=== Goal of the exercise ===
Scan the entries for the word "delete". Every line that has it should be copied.

=== Stored items ===

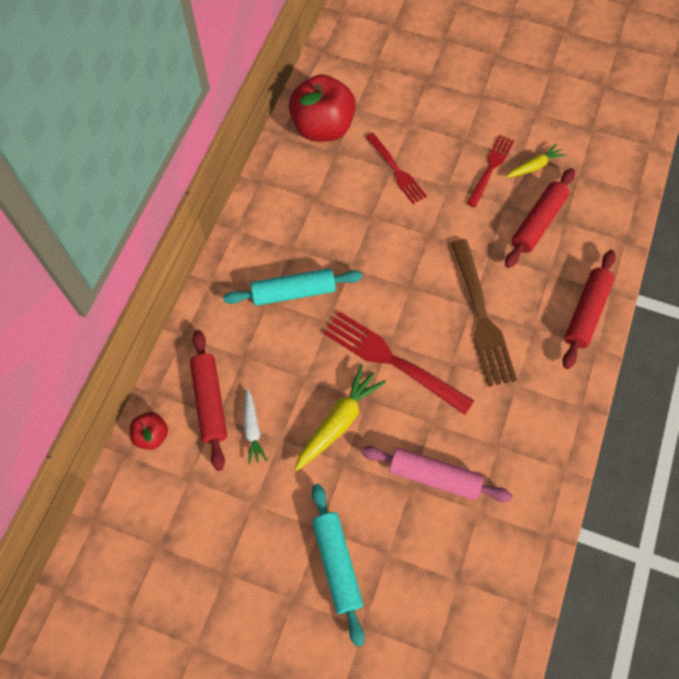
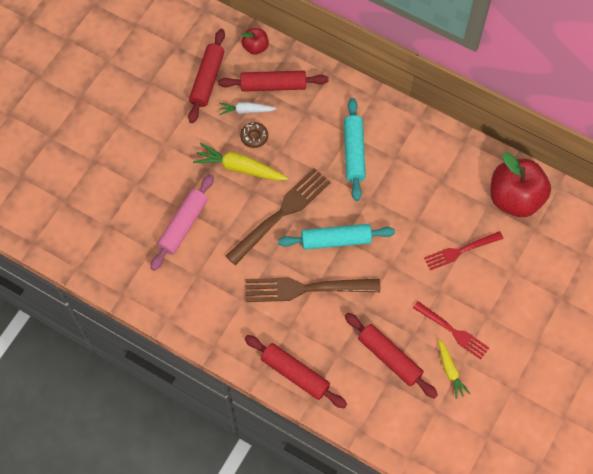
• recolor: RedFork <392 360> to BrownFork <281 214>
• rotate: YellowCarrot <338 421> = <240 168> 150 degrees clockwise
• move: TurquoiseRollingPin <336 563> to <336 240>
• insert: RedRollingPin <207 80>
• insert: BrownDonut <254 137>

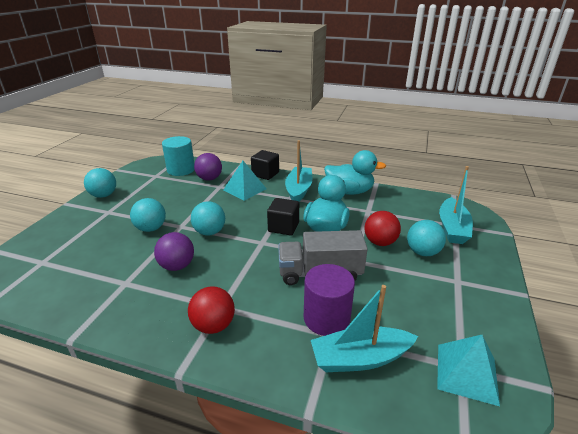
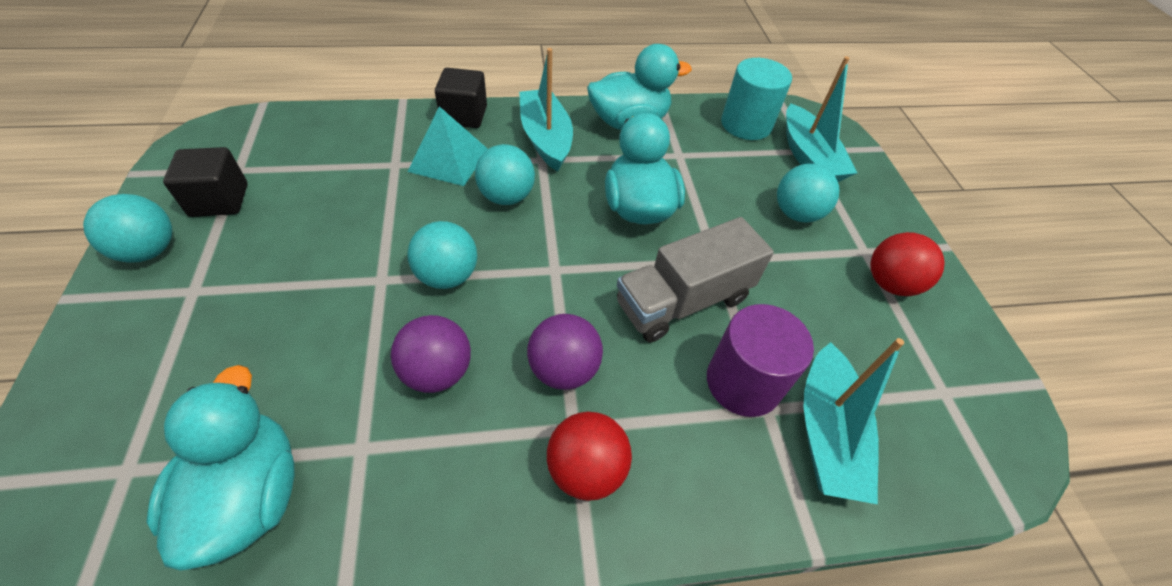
• move: TurquoiseCylinder <181 170> to <746 124>
• move: PurpleBall <209 178> to <564 369>
• move: TurquoiseBall <151 228> to <506 196>
• move: BlackCube <283 227> to <219 200>
• move: RedBall <380 242> to <890 283>
• rotate: TurquoiseBoat <360 358> = <826 433> 45 degrees counterclockwise
• delete: TurquoisePyramid <467 373>
• insert: TurquoiseDuck <249 495>

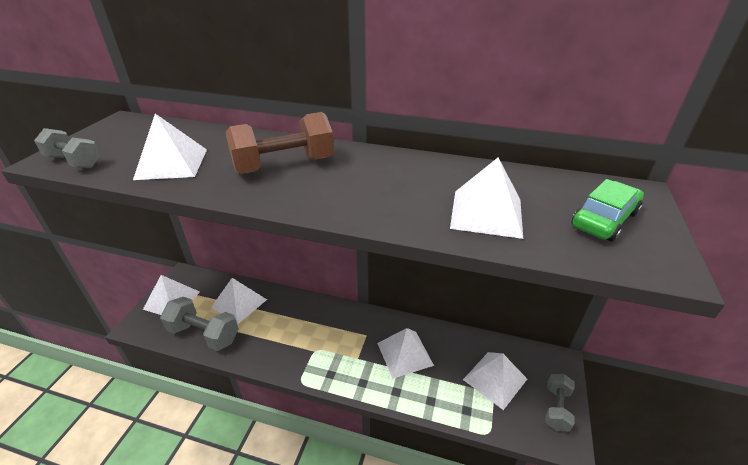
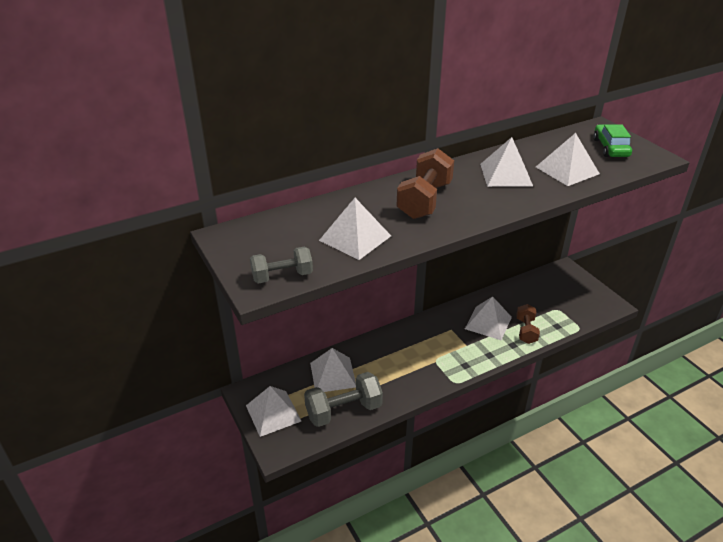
• move: WhitePyramid <495 379> to <506 174>
• delete: GreyDumbbell <556 408>
• insert: BrownDumbbell <526 331>

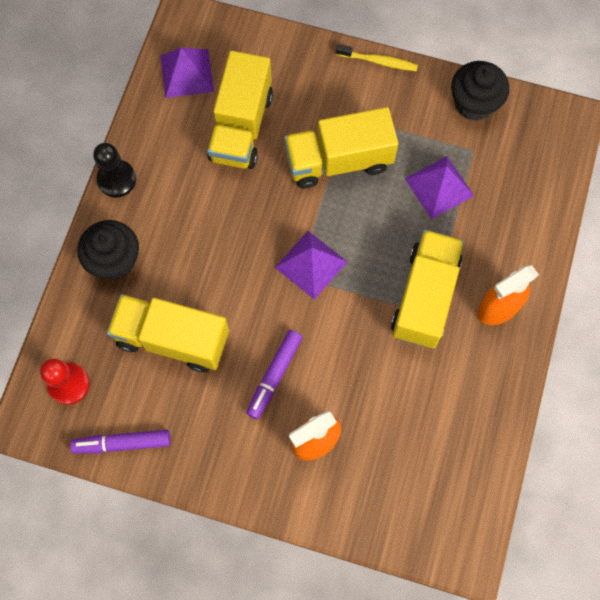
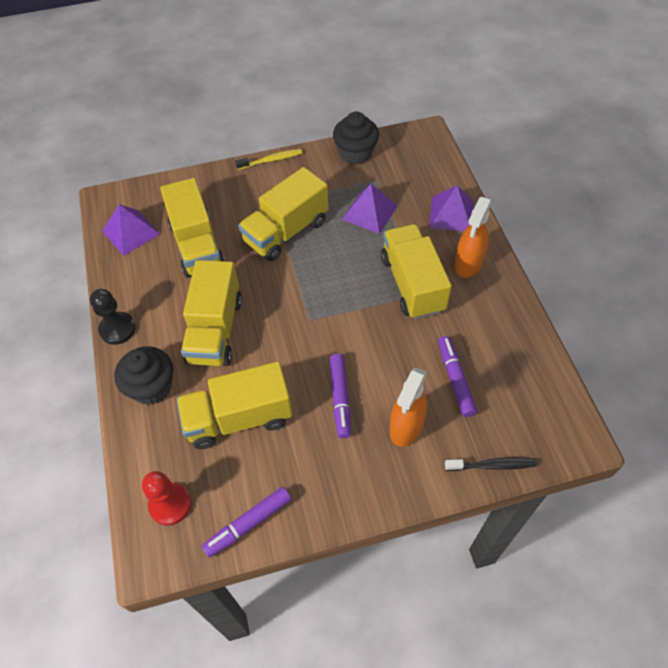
• move: PurplePyramid <311 264> to <451 214>
• insert: YellowTruck <215 330>
• insert: PurpleMarker <455 379>
• insert: BlackToothbrush <492 465>

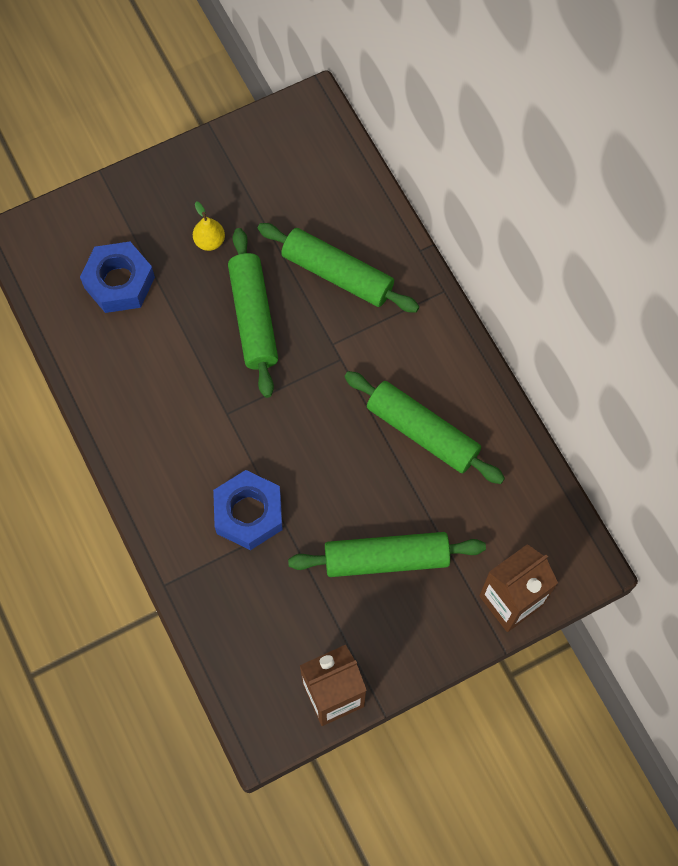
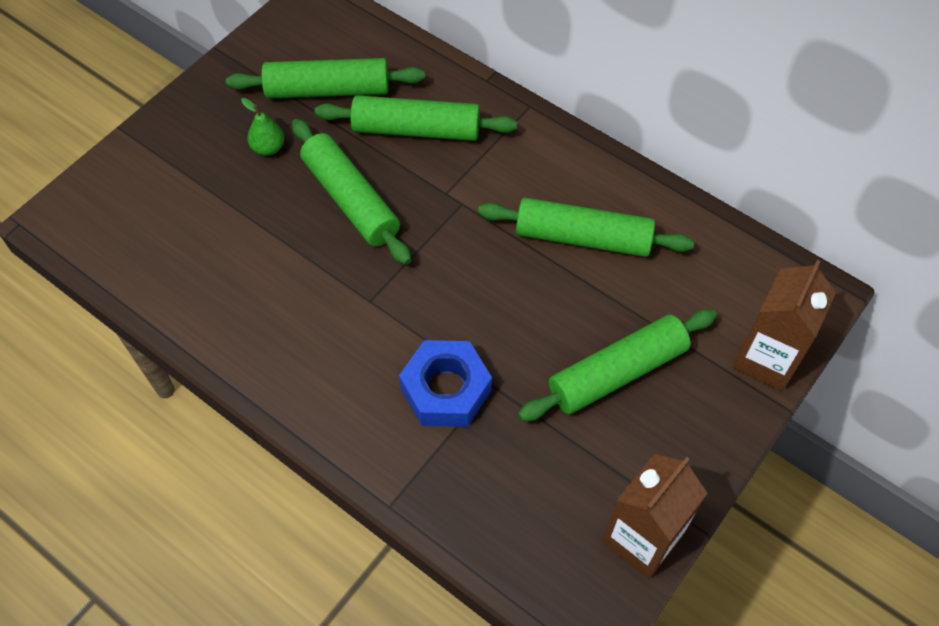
• recolor: YellowPear <209 241> to GreenPear <268 148>
• delete: BlueNut <119 282>
• insert: GreenRollingPin <328 90>

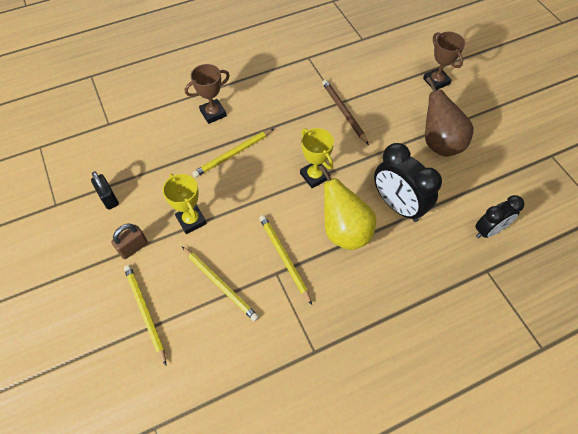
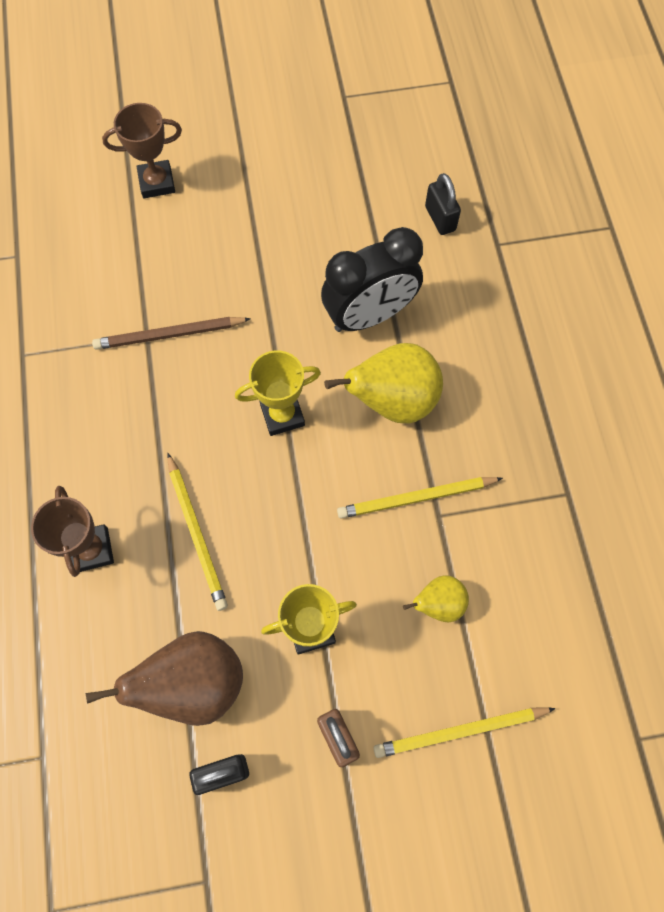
• move: BrownPear <439 143> to <194 683>
• replace: BlackClock <489 230> to BlackPadlock <440 218>
• replace: YellowPencil <220 284> to YellowPear <438 603>

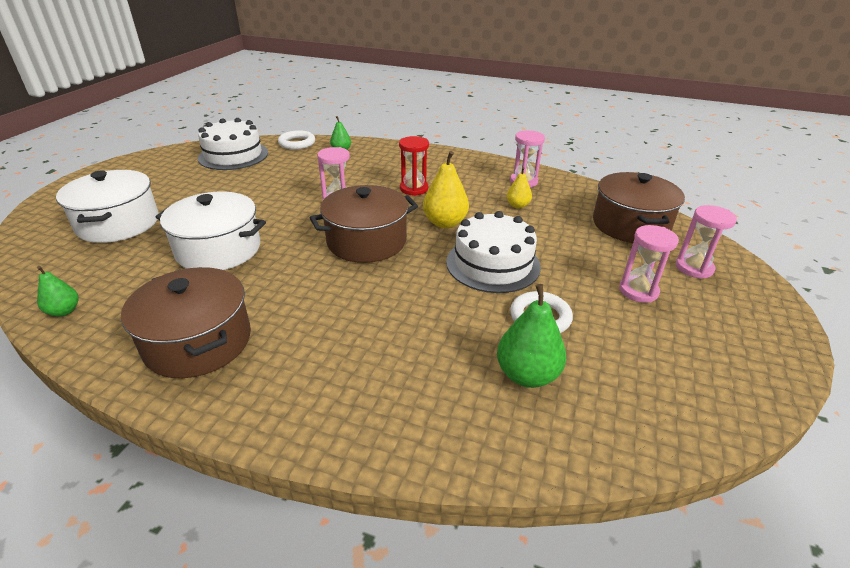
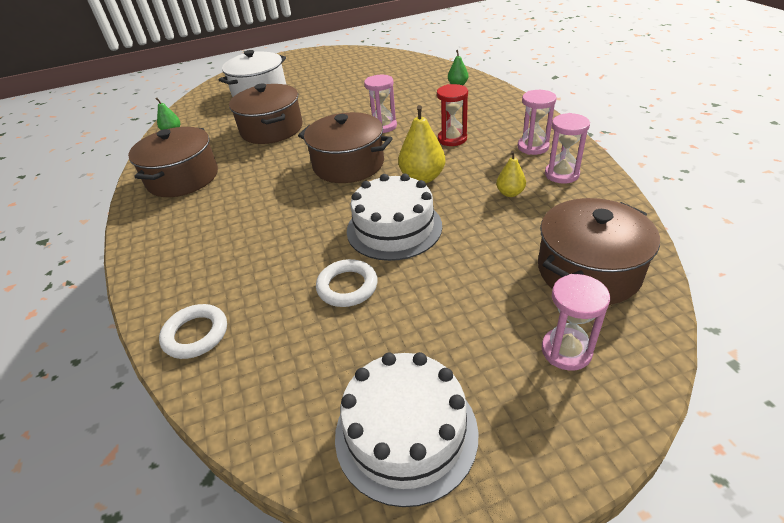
• move: WhiteCake <233 155> to <406 432>
• move: WhiteRing <297 143> to <196 334>
• recolor: WhitePot <218 249> to BrownPot <271 129>
• move: PinkHourglass <638 291> to <533 147>
• delete: GreenPear <527 375>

=== Written reply ===
• delete: TurquoisePyramid <467 373>
• delete: GreyDumbbell <556 408>
• delete: BlueNut <119 282>
• delete: GreenPear <527 375>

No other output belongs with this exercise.